>>>>

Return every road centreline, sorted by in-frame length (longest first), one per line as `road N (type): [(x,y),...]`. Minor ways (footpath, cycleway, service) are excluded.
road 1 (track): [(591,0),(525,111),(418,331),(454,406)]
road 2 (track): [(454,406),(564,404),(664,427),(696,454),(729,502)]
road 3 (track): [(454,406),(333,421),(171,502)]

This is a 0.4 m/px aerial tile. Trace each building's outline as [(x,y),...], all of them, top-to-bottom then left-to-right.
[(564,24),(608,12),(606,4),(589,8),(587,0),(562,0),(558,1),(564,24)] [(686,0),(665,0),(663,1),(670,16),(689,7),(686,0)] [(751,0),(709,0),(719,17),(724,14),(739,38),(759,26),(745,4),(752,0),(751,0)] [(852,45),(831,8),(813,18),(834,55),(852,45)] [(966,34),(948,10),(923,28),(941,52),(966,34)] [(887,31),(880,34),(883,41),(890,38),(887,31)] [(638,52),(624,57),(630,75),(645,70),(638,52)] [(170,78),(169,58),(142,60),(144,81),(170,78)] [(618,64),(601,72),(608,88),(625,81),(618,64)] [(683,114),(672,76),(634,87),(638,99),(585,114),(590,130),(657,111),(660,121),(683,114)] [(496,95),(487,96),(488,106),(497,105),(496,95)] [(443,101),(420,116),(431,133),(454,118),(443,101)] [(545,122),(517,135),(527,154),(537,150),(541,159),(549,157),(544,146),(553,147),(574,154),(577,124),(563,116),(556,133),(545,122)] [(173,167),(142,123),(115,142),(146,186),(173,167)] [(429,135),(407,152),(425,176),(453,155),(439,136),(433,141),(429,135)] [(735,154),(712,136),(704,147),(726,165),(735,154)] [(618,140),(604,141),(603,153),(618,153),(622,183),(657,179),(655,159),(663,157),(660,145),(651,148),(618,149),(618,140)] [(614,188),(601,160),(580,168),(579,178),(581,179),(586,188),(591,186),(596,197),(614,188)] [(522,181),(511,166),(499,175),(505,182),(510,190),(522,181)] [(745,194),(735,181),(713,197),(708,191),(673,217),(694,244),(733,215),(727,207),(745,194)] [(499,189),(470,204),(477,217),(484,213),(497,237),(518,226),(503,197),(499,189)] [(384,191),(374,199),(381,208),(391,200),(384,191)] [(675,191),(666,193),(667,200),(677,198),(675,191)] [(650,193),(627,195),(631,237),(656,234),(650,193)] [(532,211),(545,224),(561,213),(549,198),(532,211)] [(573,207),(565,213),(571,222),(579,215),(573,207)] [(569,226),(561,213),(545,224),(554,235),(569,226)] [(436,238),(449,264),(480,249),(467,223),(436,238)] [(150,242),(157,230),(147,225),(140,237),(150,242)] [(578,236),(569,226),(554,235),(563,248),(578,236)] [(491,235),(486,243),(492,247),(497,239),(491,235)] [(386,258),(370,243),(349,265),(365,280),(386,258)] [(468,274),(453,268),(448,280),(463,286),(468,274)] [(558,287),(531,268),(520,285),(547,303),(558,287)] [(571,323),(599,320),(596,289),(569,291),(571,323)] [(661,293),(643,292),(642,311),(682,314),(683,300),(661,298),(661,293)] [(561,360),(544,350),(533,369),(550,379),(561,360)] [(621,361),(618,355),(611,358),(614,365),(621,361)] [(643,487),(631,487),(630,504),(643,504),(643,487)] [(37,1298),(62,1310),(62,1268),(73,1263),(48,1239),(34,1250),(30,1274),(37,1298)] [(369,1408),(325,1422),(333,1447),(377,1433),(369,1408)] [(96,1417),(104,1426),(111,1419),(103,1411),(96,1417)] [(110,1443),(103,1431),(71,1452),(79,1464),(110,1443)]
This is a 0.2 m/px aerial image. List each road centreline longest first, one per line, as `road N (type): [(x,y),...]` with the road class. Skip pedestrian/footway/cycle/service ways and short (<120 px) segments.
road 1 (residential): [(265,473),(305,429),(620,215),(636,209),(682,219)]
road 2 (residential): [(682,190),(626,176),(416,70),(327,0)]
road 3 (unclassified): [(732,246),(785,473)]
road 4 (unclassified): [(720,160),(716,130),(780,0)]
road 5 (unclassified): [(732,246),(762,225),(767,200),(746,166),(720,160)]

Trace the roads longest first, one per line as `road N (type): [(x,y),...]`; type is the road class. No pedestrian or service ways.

<<<<

Reply with every line of the material above, unaltered.

Return every road centreline, sorted by in-frame length (longest first), one per line as `road N (type): [(x,y),...]`. Minor ways (footpath, cycleway, service) are excluded.
road 1 (track): [(591,0),(525,111),(418,331),(454,406)]
road 2 (track): [(454,406),(564,404),(664,427),(696,454),(729,502)]
road 3 (track): [(454,406),(333,421),(171,502)]

This is a 0.4 m/px aerial tile. Trace each building's outline as [(x,y),...], all of them, top-to-bottom then left-to-right.
[(564,24),(608,12),(606,4),(589,8),(587,0),(562,0),(558,1),(564,24)] [(686,0),(665,0),(663,1),(670,16),(689,7),(686,0)] [(751,0),(709,0),(719,17),(724,14),(739,38),(759,26),(745,4),(752,0),(751,0)] [(852,45),(831,8),(813,18),(834,55),(852,45)] [(966,34),(948,10),(923,28),(941,52),(966,34)] [(887,31),(880,34),(883,41),(890,38),(887,31)] [(638,52),(624,57),(630,75),(645,70),(638,52)] [(170,78),(169,58),(142,60),(144,81),(170,78)] [(618,64),(601,72),(608,88),(625,81),(618,64)] [(683,114),(672,76),(634,87),(638,99),(585,114),(590,130),(657,111),(660,121),(683,114)] [(496,95),(487,96),(488,106),(497,105),(496,95)] [(443,101),(420,116),(431,133),(454,118),(443,101)] [(545,122),(517,135),(527,154),(537,150),(541,159),(549,157),(544,146),(553,147),(574,154),(577,124),(563,116),(556,133),(545,122)] [(173,167),(142,123),(115,142),(146,186),(173,167)] [(429,135),(407,152),(425,176),(453,155),(439,136),(433,141),(429,135)] [(735,154),(712,136),(704,147),(726,165),(735,154)] [(618,140),(604,141),(603,153),(618,153),(622,183),(657,179),(655,159),(663,157),(660,145),(651,148),(618,149),(618,140)] [(614,188),(601,160),(580,168),(579,178),(581,179),(586,188),(591,186),(596,197),(614,188)] [(522,181),(511,166),(499,175),(505,182),(510,190),(522,181)] [(745,194),(735,181),(713,197),(708,191),(673,217),(694,244),(733,215),(727,207),(745,194)] [(499,189),(470,204),(477,217),(484,213),(497,237),(518,226),(503,197),(499,189)] [(384,191),(374,199),(381,208),(391,200),(384,191)] [(675,191),(666,193),(667,200),(677,198),(675,191)] [(650,193),(627,195),(631,237),(656,234),(650,193)] [(532,211),(545,224),(561,213),(549,198),(532,211)] [(573,207),(565,213),(571,222),(579,215),(573,207)] [(569,226),(561,213),(545,224),(554,235),(569,226)] [(436,238),(449,264),(480,249),(467,223),(436,238)] [(150,242),(157,230),(147,225),(140,237),(150,242)] [(578,236),(569,226),(554,235),(563,248),(578,236)] [(491,235),(486,243),(492,247),(497,239),(491,235)] [(386,258),(370,243),(349,265),(365,280),(386,258)] [(468,274),(453,268),(448,280),(463,286),(468,274)] [(558,287),(531,268),(520,285),(547,303),(558,287)] [(571,323),(599,320),(596,289),(569,291),(571,323)] [(661,293),(643,292),(642,311),(682,314),(683,300),(661,298),(661,293)] [(561,360),(544,350),(533,369),(550,379),(561,360)] [(621,361),(618,355),(611,358),(614,365),(621,361)] [(643,487),(631,487),(630,504),(643,504),(643,487)] [(37,1298),(62,1310),(62,1268),(73,1263),(48,1239),(34,1250),(30,1274),(37,1298)] [(369,1408),(325,1422),(333,1447),(377,1433),(369,1408)] [(96,1417),(104,1426),(111,1419),(103,1411),(96,1417)] [(110,1443),(103,1431),(71,1452),(79,1464),(110,1443)]
This is a 0.2 m/px aerial image. List each road centreline longest first, one per line, as `road N (type): [(x,y),...]` with the road class. Skip pedestrian/footway/cycle/service ways and short (<120 px) segments.
road 1 (residential): [(265,473),(305,429),(620,215),(636,209),(682,219)]
road 2 (residential): [(682,190),(626,176),(416,70),(327,0)]
road 3 (unclassified): [(732,246),(785,473)]
road 4 (unclassified): [(720,160),(716,130),(780,0)]
road 5 (unclassified): [(732,246),(762,225),(767,200),(746,166),(720,160)]

Trace the roads longest first, one per line as `road N (type): [(x,y),...]`; type is the road class. No pedestrian or service ways.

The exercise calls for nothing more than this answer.